Source data
====================

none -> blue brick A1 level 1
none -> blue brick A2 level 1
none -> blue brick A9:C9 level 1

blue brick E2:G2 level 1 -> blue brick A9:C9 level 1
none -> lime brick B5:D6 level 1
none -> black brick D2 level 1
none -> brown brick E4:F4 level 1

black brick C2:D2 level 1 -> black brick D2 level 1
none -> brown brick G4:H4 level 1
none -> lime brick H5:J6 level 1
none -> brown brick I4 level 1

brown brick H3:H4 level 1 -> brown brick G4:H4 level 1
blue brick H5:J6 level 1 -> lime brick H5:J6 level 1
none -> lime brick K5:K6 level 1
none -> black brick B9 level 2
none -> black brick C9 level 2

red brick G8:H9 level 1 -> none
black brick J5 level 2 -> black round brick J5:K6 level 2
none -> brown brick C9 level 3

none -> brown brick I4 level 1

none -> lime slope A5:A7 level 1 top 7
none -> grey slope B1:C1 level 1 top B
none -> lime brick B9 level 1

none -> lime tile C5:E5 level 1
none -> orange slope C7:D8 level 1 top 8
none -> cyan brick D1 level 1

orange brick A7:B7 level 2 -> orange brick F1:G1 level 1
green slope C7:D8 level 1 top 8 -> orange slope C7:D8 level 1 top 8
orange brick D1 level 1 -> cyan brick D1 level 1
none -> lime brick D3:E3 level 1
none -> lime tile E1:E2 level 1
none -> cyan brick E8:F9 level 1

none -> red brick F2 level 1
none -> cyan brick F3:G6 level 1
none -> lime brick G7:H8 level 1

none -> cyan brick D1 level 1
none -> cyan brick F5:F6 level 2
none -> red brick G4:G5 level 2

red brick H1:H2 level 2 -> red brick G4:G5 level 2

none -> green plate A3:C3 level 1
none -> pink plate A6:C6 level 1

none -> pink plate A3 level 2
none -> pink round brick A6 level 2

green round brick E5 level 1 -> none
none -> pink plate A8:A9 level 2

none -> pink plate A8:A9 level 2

====================

§ Work task: Nothing should appear in the answer except the lines above from the line with "red brick G8:H9 level 1 -> none" through the line with "none -> lime brick B9 level 1", both included, written out exactly.

§ Task answer:
red brick G8:H9 level 1 -> none
black brick J5 level 2 -> black round brick J5:K6 level 2
none -> brown brick C9 level 3

none -> brown brick I4 level 1

none -> lime slope A5:A7 level 1 top 7
none -> grey slope B1:C1 level 1 top B
none -> lime brick B9 level 1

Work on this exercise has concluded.